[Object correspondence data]
Segment Open

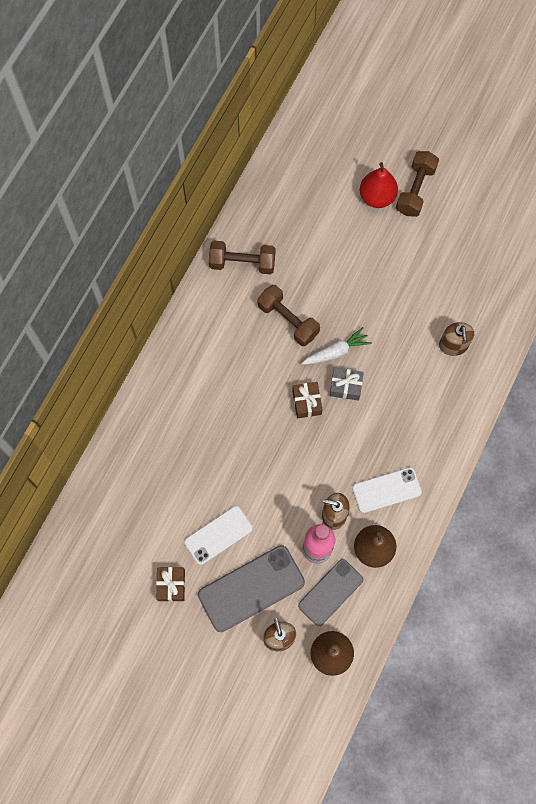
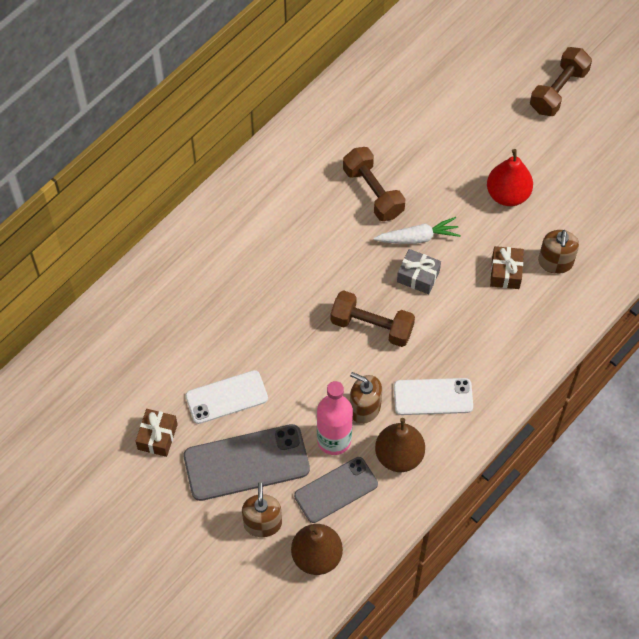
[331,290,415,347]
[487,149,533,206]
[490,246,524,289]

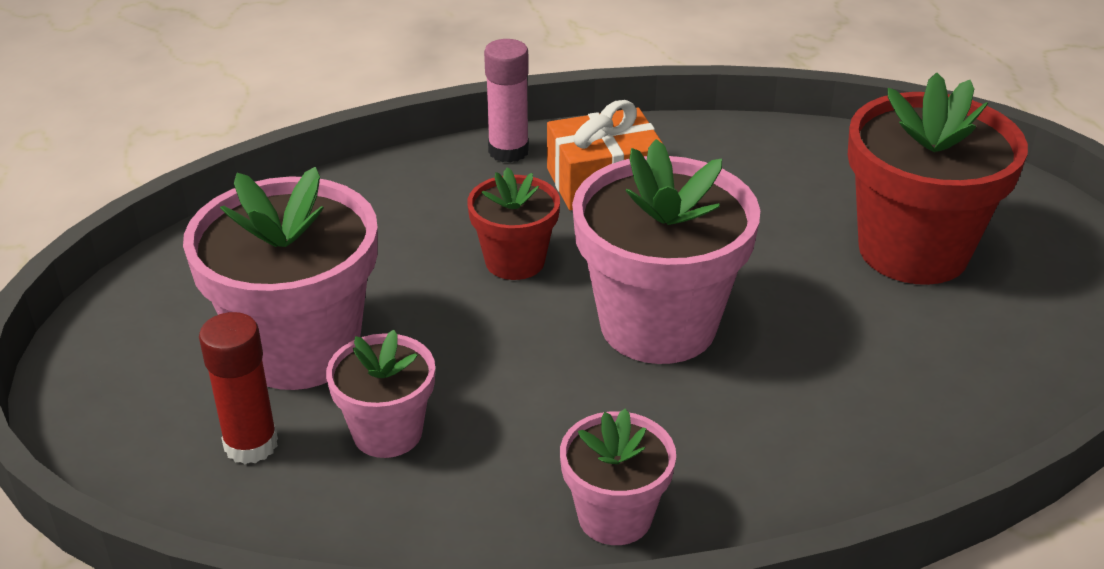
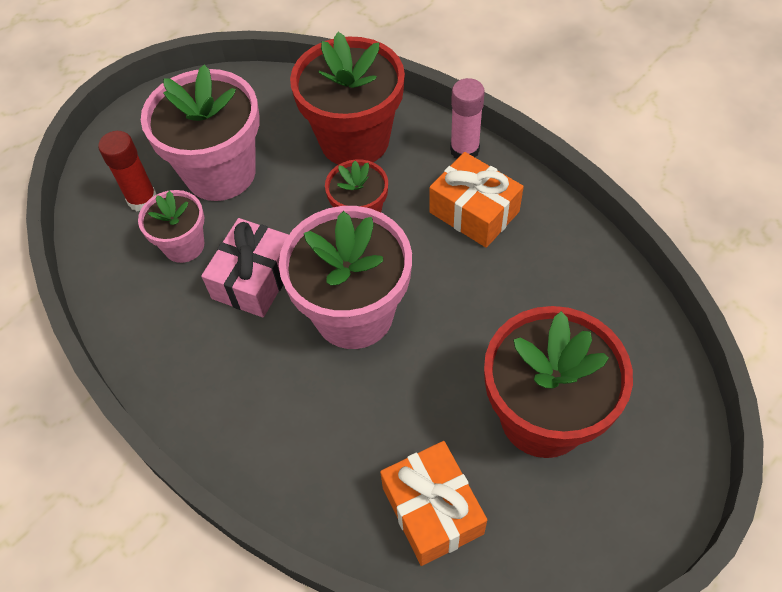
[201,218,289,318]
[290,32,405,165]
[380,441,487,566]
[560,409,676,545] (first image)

Segment Closed

• Exercise objective: Only the pictures may be dropped; print every record exactly as given.

• Solution for this task:
[331,290,415,347]
[487,149,533,206]
[490,246,524,289]

[201,218,289,318]
[290,32,405,165]
[380,441,487,566]
[560,409,676,545] (first image)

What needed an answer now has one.